-------- TASK DATA --------

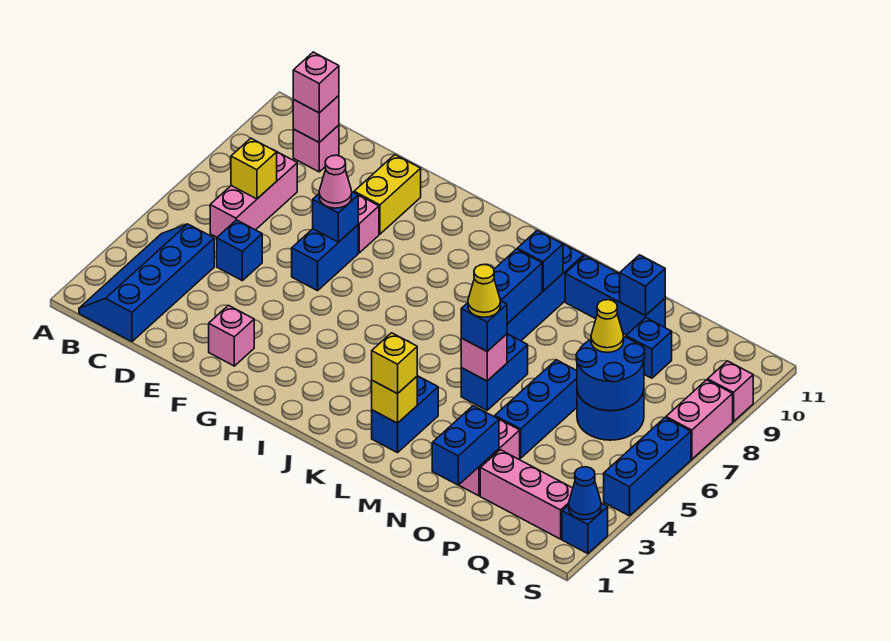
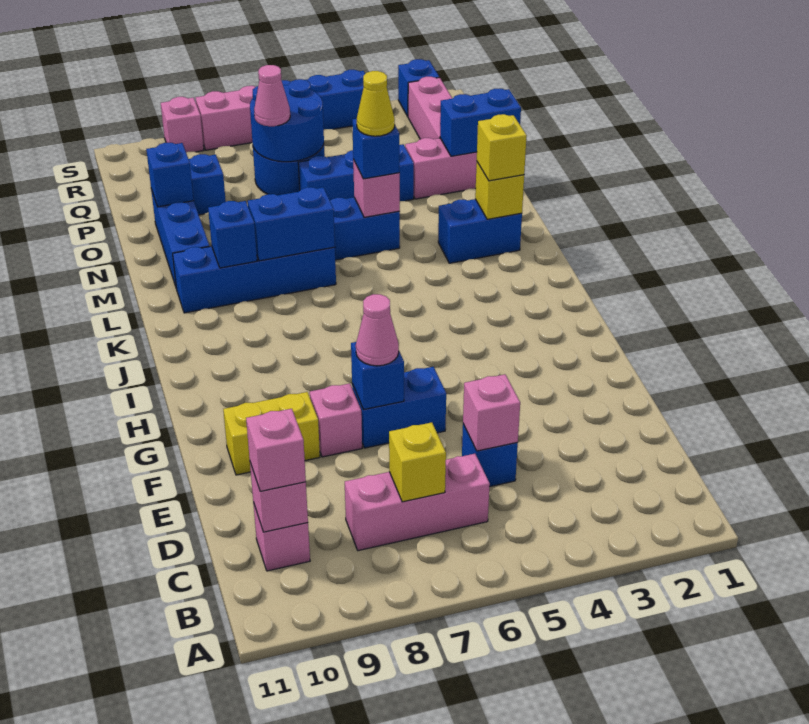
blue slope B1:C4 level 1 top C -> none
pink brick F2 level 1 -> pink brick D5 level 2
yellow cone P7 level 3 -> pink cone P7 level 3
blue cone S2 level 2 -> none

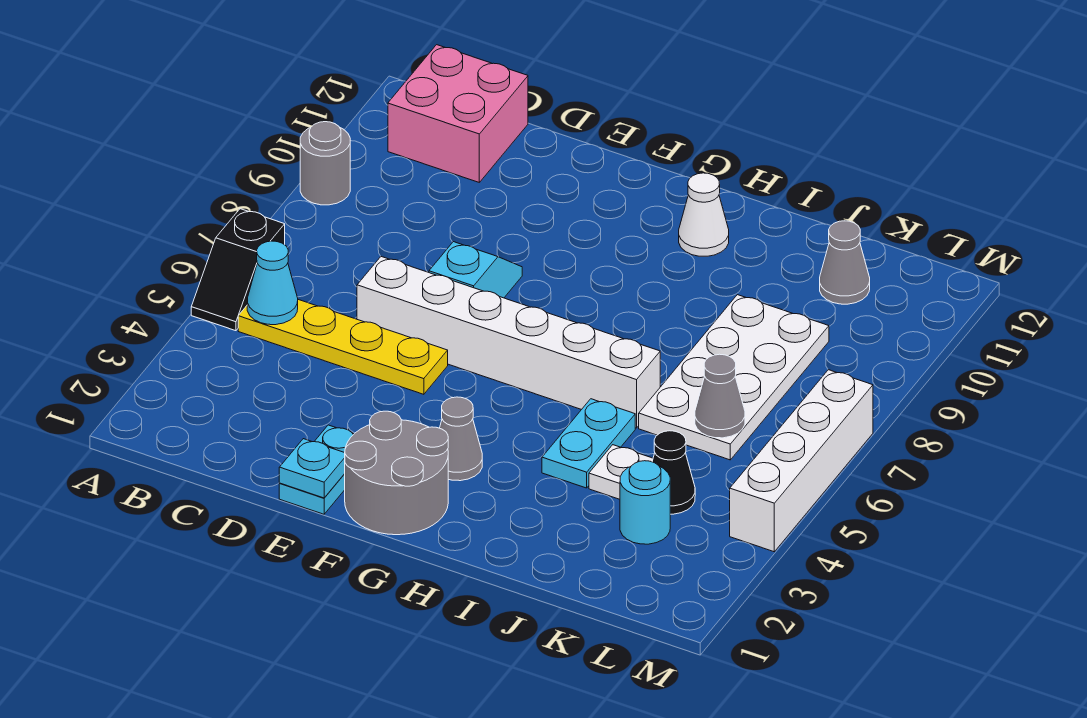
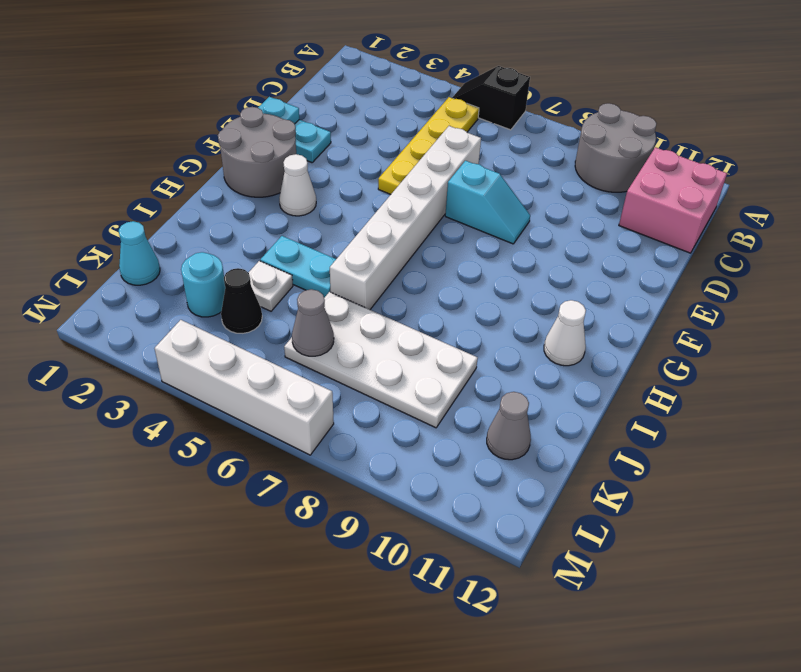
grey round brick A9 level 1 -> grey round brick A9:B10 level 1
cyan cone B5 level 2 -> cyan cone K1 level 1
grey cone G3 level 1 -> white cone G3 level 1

--------

### YOUR TASK
Scan the material above for the string "brick", and copy every line where it is found.

### TASK OUTPUT
pink brick F2 level 1 -> pink brick D5 level 2
grey round brick A9 level 1 -> grey round brick A9:B10 level 1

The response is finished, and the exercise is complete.